Stored records
======
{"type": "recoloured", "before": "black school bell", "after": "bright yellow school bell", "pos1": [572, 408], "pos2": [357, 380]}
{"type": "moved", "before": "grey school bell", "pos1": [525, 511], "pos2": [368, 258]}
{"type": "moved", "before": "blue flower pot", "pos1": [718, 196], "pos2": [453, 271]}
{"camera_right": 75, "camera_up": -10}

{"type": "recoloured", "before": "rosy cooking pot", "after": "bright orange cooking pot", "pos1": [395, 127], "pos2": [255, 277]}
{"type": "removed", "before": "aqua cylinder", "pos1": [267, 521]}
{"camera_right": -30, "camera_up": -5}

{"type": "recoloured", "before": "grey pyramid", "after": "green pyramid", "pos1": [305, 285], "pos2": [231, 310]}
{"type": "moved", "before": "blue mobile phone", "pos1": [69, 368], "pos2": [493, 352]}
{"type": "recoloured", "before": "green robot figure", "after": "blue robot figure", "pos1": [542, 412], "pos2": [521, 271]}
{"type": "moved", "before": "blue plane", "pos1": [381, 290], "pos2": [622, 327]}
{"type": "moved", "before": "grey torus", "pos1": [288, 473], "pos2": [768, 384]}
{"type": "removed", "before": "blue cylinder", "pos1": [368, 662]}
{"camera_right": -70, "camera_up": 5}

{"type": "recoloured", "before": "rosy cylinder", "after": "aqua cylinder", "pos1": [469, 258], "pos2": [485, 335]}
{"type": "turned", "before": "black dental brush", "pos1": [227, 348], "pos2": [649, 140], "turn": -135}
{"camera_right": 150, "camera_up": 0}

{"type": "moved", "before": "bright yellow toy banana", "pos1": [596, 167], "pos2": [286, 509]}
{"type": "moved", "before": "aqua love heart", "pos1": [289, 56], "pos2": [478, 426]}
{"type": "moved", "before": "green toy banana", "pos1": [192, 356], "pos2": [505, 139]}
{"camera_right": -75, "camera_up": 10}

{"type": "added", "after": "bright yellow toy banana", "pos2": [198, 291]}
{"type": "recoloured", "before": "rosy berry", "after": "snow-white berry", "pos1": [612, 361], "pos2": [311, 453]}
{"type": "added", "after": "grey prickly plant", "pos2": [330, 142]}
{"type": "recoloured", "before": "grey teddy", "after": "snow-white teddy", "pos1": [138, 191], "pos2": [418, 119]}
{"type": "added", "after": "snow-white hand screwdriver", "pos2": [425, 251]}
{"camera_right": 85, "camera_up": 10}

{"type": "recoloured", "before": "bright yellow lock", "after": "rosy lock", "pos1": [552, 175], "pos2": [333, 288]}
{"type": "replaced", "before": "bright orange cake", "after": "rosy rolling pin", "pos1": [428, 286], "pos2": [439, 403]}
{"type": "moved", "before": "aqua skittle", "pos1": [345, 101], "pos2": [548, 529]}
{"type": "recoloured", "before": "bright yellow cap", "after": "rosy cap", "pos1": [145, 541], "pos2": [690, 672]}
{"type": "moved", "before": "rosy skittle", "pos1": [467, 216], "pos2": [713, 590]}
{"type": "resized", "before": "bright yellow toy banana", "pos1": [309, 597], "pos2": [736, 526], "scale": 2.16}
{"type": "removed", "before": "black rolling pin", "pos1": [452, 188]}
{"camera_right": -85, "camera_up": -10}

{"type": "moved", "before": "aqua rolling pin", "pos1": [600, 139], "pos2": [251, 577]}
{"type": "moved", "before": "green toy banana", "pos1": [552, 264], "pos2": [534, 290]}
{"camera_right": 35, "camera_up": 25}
======
# [The task]
In the records, locate each line holding the string "bell" and copy it.

# [The completed task]
{"type": "recoloured", "before": "black school bell", "after": "bright yellow school bell", "pos1": [572, 408], "pos2": [357, 380]}
{"type": "moved", "before": "grey school bell", "pos1": [525, 511], "pos2": [368, 258]}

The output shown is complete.